Data listing:
# # # # # # #
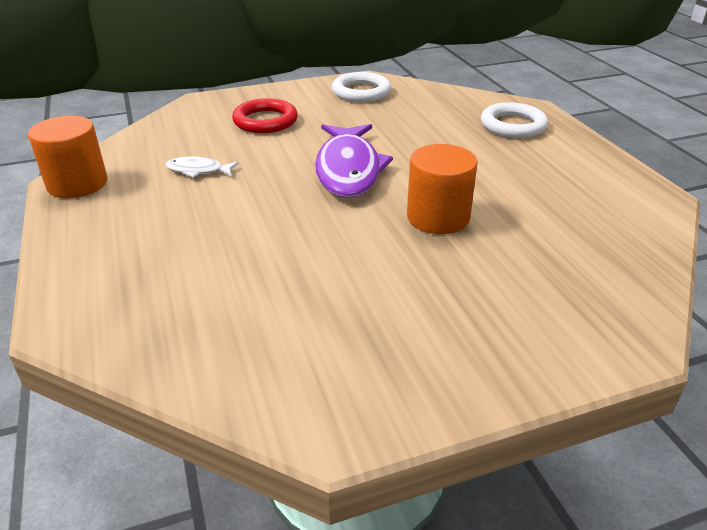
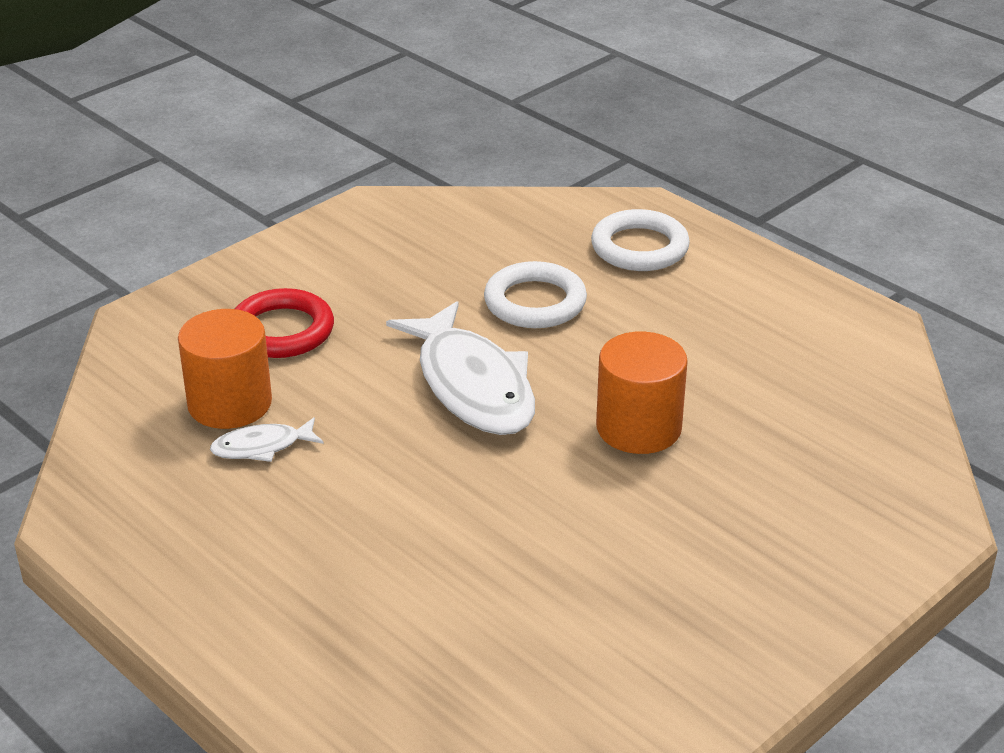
camera: 25 degrees left, 0 degrees up
orange cylinder [28,116,107,198] -> orange cylinder moved to [178,309,272,429]
purple fish [315,124,393,198] -> white fish [386,301,535,435]
white ring [332,72,391,102] -> white ring moved to [484,261,587,328]

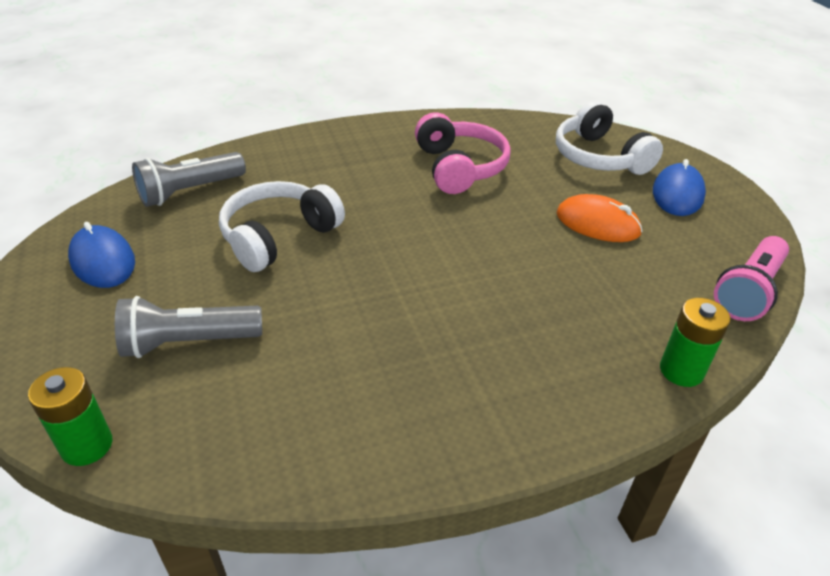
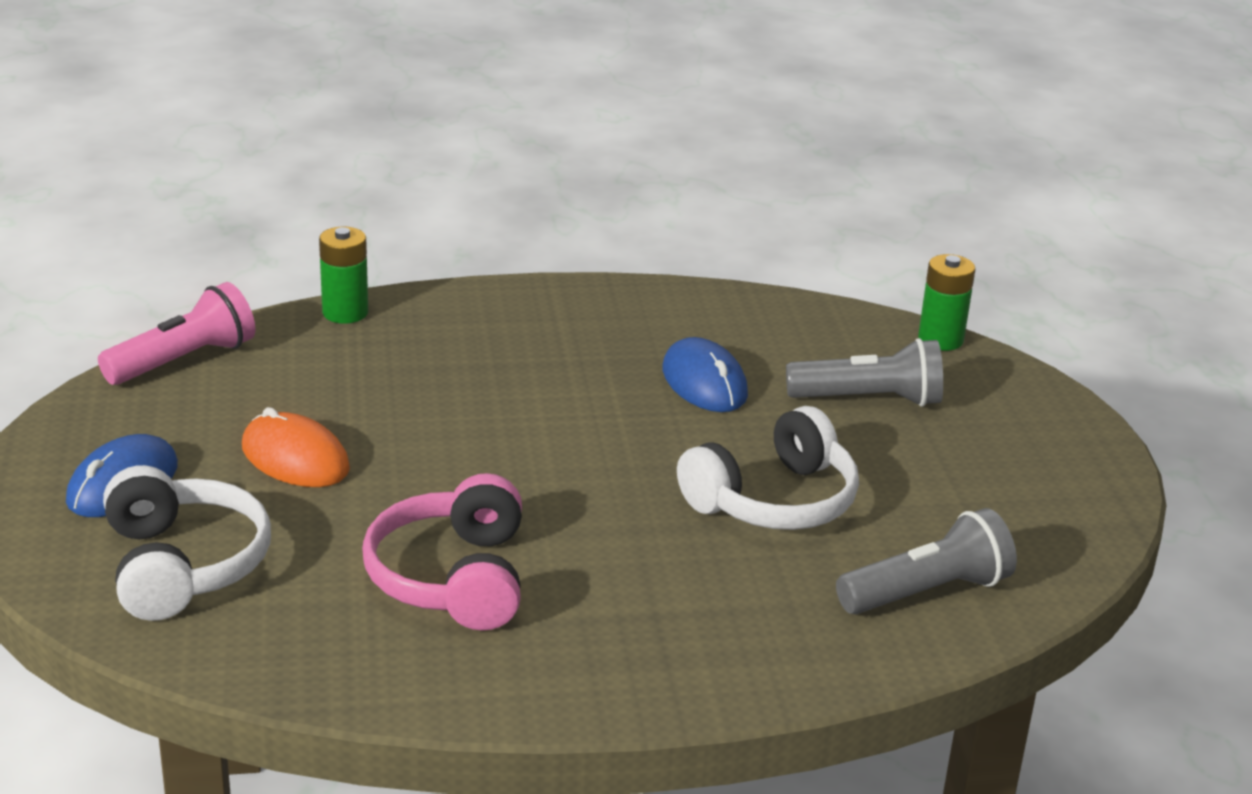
camera: 170 degrees left, 10 degrees down
blue mouse [68,222,135,288] -> blue mouse moved to [663,337,748,412]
# # # # # # #
Your task is to quote exactly the lines from the one with "purple fish [315,124,393,198]" through the end of the material, both included, without reproducing any pictures.

purple fish [315,124,393,198] -> white fish [386,301,535,435]
white ring [332,72,391,102] -> white ring moved to [484,261,587,328]

camera: 170 degrees left, 10 degrees down
blue mouse [68,222,135,288] -> blue mouse moved to [663,337,748,412]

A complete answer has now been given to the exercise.